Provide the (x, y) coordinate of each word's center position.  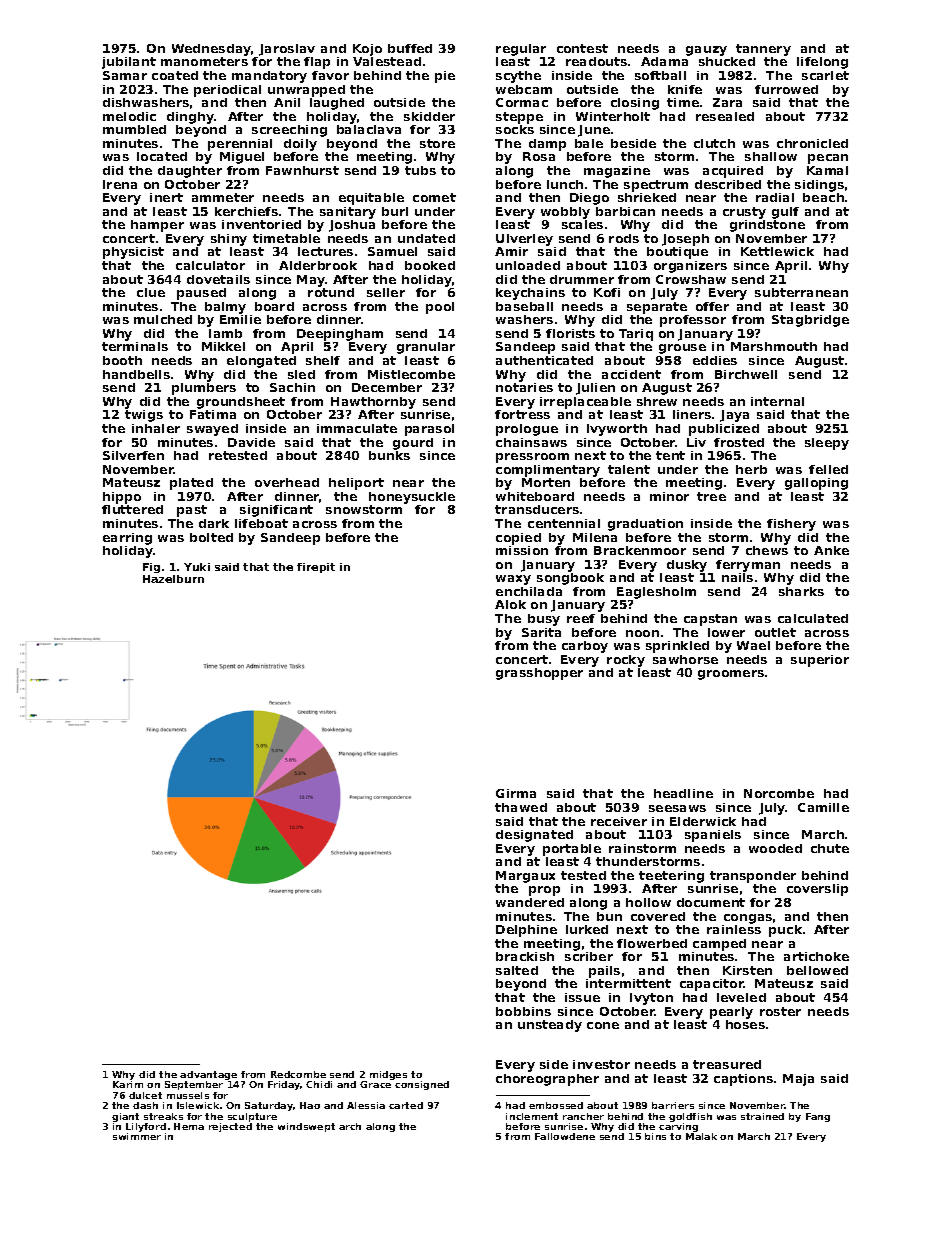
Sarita (541, 632)
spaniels (713, 836)
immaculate (357, 428)
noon (642, 633)
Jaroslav (287, 50)
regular (521, 50)
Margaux (525, 877)
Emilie (240, 319)
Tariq (636, 335)
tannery (763, 50)
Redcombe (298, 1074)
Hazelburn (173, 579)
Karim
------------------------------------------------
Could you quote every line of the listing above word for word, leaving the picture out of your answer?

Provide the (x, y) coordinate of each word's center position.  
Sarita (541, 632)
spaniels (713, 836)
immaculate (357, 428)
noon (642, 633)
Jaroslav (287, 50)
regular (521, 50)
Margaux (525, 877)
Emilie (240, 319)
Tariq (636, 335)
tannery (763, 50)
Redcombe (298, 1074)
Hazelburn (173, 579)
Karim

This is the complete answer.